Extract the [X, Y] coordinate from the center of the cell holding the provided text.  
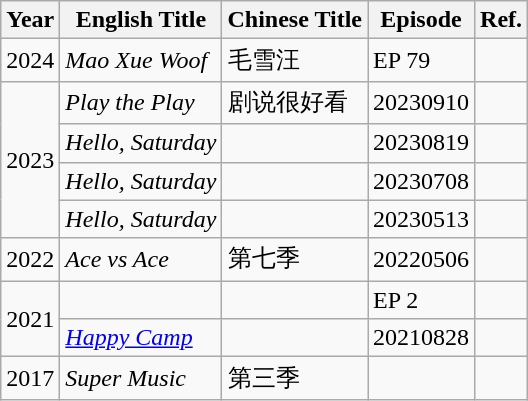
Mao Xue Woof [141, 60]
Ref. [502, 20]
20210828 [422, 338]
2021 [30, 319]
Super Music [141, 378]
毛雪汪 [295, 60]
第三季 [295, 378]
2023 [30, 160]
20230910 [422, 102]
2017 [30, 378]
剧说很好看 [295, 102]
English Title [141, 20]
Happy Camp [141, 338]
第七季 [295, 260]
2024 [30, 60]
20220506 [422, 260]
20230819 [422, 143]
20230513 [422, 219]
Ace vs Ace [141, 260]
EP 79 [422, 60]
Year [30, 20]
Episode [422, 20]
EP 2 [422, 300]
2022 [30, 260]
Chinese Title [295, 20]
20230708 [422, 181]
Play the Play [141, 102]
Pinpoint the cell where the given text exists, returning its [X, Y] midpoint coordinate. 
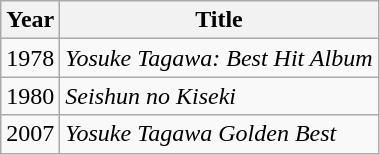
Yosuke Tagawa: Best Hit Album [219, 58]
Year [30, 20]
Seishun no Kiseki [219, 96]
1980 [30, 96]
Title [219, 20]
Yosuke Tagawa Golden Best [219, 134]
2007 [30, 134]
1978 [30, 58]
Extract the [X, Y] coordinate from the center of the cell holding the provided text.  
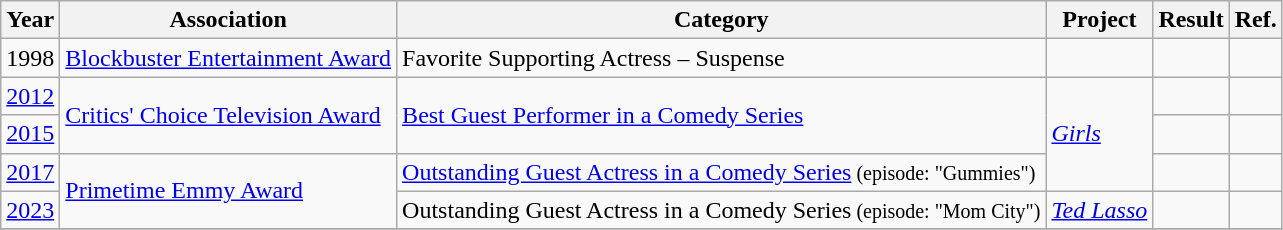
Favorite Supporting Actress – Suspense [722, 58]
Year [30, 20]
1998 [30, 58]
Primetime Emmy Award [228, 191]
Girls [1100, 134]
2015 [30, 134]
Category [722, 20]
2023 [30, 210]
Ted Lasso [1100, 210]
2017 [30, 172]
Critics' Choice Television Award [228, 115]
Project [1100, 20]
Best Guest Performer in a Comedy Series [722, 115]
Ref. [1256, 20]
Blockbuster Entertainment Award [228, 58]
Result [1191, 20]
Outstanding Guest Actress in a Comedy Series (episode: "Mom City") [722, 210]
Outstanding Guest Actress in a Comedy Series (episode: "Gummies") [722, 172]
Association [228, 20]
2012 [30, 96]
Locate the cell with the specified text and output its (x, y) center coordinate. 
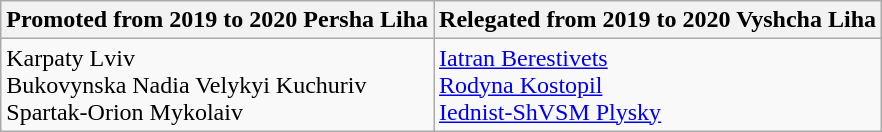
Relegated from 2019 to 2020 Vyshcha Liha (658, 20)
Karpaty LvivBukovynska Nadia Velykyi KuchurivSpartak-Orion Mykolaiv (218, 85)
Iatran Berestivets Rodyna KostopilIednist-ShVSM Plysky (658, 85)
Promoted from 2019 to 2020 Persha Liha (218, 20)
Scan for the cell matching the given text and deliver its (X, Y) coordinate at center. 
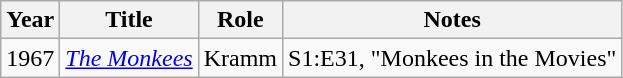
Year (30, 20)
Role (240, 20)
Kramm (240, 58)
The Monkees (129, 58)
S1:E31, "Monkees in the Movies" (452, 58)
1967 (30, 58)
Title (129, 20)
Notes (452, 20)
Scan for the cell matching the given text and deliver its (X, Y) coordinate at center. 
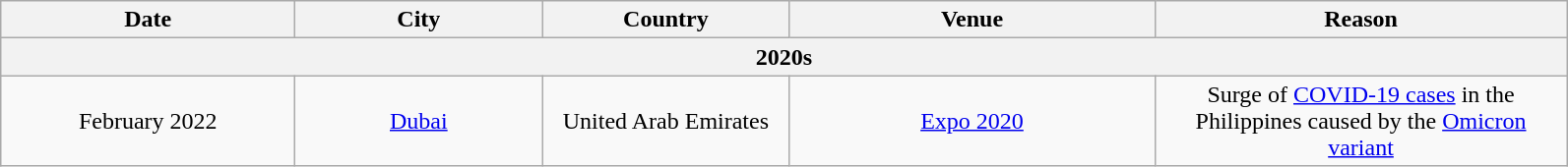
Date (148, 20)
City (419, 20)
Reason (1360, 20)
United Arab Emirates (665, 121)
Country (665, 20)
Surge of COVID-19 cases in the Philippines caused by the Omicron variant (1360, 121)
2020s (784, 57)
Venue (972, 20)
Dubai (419, 121)
February 2022 (148, 121)
Expo 2020 (972, 121)
Determine the [X, Y] coordinate at the center of the cell enclosing the given text.  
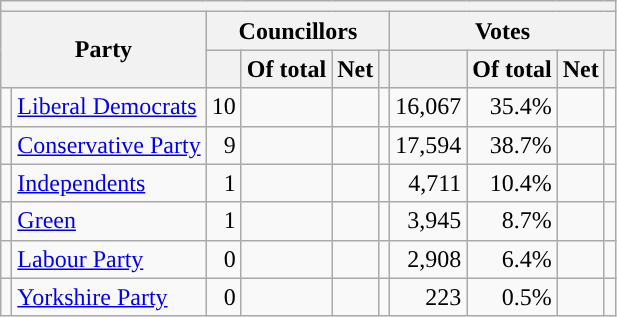
2,908 [428, 259]
Party [104, 50]
4,711 [428, 183]
Liberal Democrats [109, 107]
38.7% [512, 145]
3,945 [428, 221]
16,067 [428, 107]
0.5% [512, 297]
35.4% [512, 107]
223 [428, 297]
Green [109, 221]
8.7% [512, 221]
Yorkshire Party [109, 297]
Labour Party [109, 259]
9 [224, 145]
Independents [109, 183]
6.4% [512, 259]
Votes [503, 31]
Conservative Party [109, 145]
10.4% [512, 183]
17,594 [428, 145]
Councillors [298, 31]
10 [224, 107]
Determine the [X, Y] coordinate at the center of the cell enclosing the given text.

#### AIM OF THE TASK
Render every line of the records above as a JSON list of strings, one string per line, leaving out blank lines and the picture lines.

#### CORRECT RESPONSE
[
  "Extract the [X, Y] coordinate from the center of the cell holding the provided text.  ",
  "Mao Xue Woof [141, 60]",
  "Ref. [502, 20]",
  "20210828 [422, 338]",
  "2021 [30, 319]",
  "Super Music [141, 378]",
  "毛雪汪 [295, 60]",
  "第三季 [295, 378]",
  "2023 [30, 160]",
  "20230910 [422, 102]",
  "2017 [30, 378]",
  "剧说很好看 [295, 102]",
  "English Title [141, 20]",
  "Happy Camp [141, 338]",
  "第七季 [295, 260]",
  "2024 [30, 60]",
  "20220506 [422, 260]",
  "20230819 [422, 143]",
  "20230513 [422, 219]",
  "Ace vs Ace [141, 260]",
  "EP 79 [422, 60]",
  "Year [30, 20]",
  "Episode [422, 20]",
  "EP 2 [422, 300]",
  "2022 [30, 260]",
  "Chinese Title [295, 20]",
  "20230708 [422, 181]",
  "Play the Play [141, 102]",
  "Pinpoint the cell where the given text exists, returning its [X, Y] midpoint coordinate. ",
  "Yosuke Tagawa: Best Hit Album [219, 58]",
  "Year [30, 20]",
  "Seishun no Kiseki [219, 96]",
  "1980 [30, 96]",
  "Title [219, 20]",
  "Yosuke Tagawa Golden Best [219, 134]",
  "2007 [30, 134]",
  "1978 [30, 58]",
  "Extract the [X, Y] coordinate from the center of the cell holding the provided text.  ",
  "Favorite Supporting Actress – Suspense [722, 58]",
  "Year [30, 20]",
  "1998 [30, 58]",
  "Primetime Emmy Award [228, 191]",
  "Girls [1100, 134]",
  "2015 [30, 134]",
  "Category [722, 20]",
  "2023 [30, 210]",
  "Ted Lasso [1100, 210]",
  "2017 [30, 172]",
  "Critics' Choice Television Award [228, 115]",
  "Project [1100, 20]",
  "Best Guest Performer in a Comedy Series [722, 115]",
  "Ref. [1256, 20]",
  "Blockbuster Entertainment Award [228, 58]",
  "Result [1191, 20]",
  "Outstanding Guest Actress in a Comedy Series (episode: \"Mom City\") [722, 210]",
  "Outstanding Guest Actress in a Comedy Series (episode: \"Gummies\") [722, 172]",
  "Association [228, 20]",
  "2012 [30, 96]",
  "Locate the cell with the specified text and output its (x, y) center coordinate. ",
  "Relegated from 2019 to 2020 Vyshcha Liha (658, 20)",
  "Karpaty LvivBukovynska Nadia Velykyi KuchurivSpartak-Orion Mykolaiv (218, 85)",
  "Iatran Berestivets Rodyna KostopilIednist-ShVSM Plysky (658, 85)",
  "Promoted from 2019 to 2020 Persha Liha (218, 20)",
  "Scan for the cell matching the given text and deliver its (X, Y) coordinate at center. ",
  "Year (30, 20)",
  "Role (240, 20)",
  "Kramm (240, 58)",
  "The Monkees (129, 58)",
  "S1:E31, \"Monkees in the Movies\" (452, 58)",
  "1967 (30, 58)",
  "Title (129, 20)",
  "Notes (452, 20)",
  "Scan for the cell matching the given text and deliver its (X, Y) coordinate at center. ",
  "Date (148, 20)",
  "City (419, 20)",
  "Reason (1360, 20)",
  "United Arab Emirates (665, 121)",
  "Country (665, 20)",
  "Surge of COVID-19 cases in the Philippines caused by the Omicron variant (1360, 121)",
  "2020s (784, 57)",
  "Venue (972, 20)",
  "Dubai (419, 121)",
  "February 2022 (148, 121)",
  "Expo 2020 (972, 121)",
  "Determine the [X, Y] coordinate at the center of the cell enclosing the given text.  ",
  "2,908 [428, 259]",
  "Party [104, 50]",
  "4,711 [428, 183]",
  "Liberal Democrats [109, 107]",
  "38.7% [512, 145]",
  "3,945 [428, 221]",
  "16,067 [428, 107]",
  "0.5% [512, 297]",
  "35.4% [512, 107]",
  "223 [428, 297]",
  "Green [109, 221]",
  "8.7% [512, 221]",
  "Yorkshire Party [109, 297]",
  "Labour Party [109, 259]",
  "9 [224, 145]",
  "Independents [109, 183]",
  "6.4% [512, 259]",
  "Votes [503, 31]",
  "Conservative Party [109, 145]",
  "10.4% [512, 183]",
  "17,594 [428, 145]",
  "Councillors [298, 31]",
  "10 [224, 107]",
  "Determine the [X, Y] coordinate at the center of the cell enclosing the given text."
]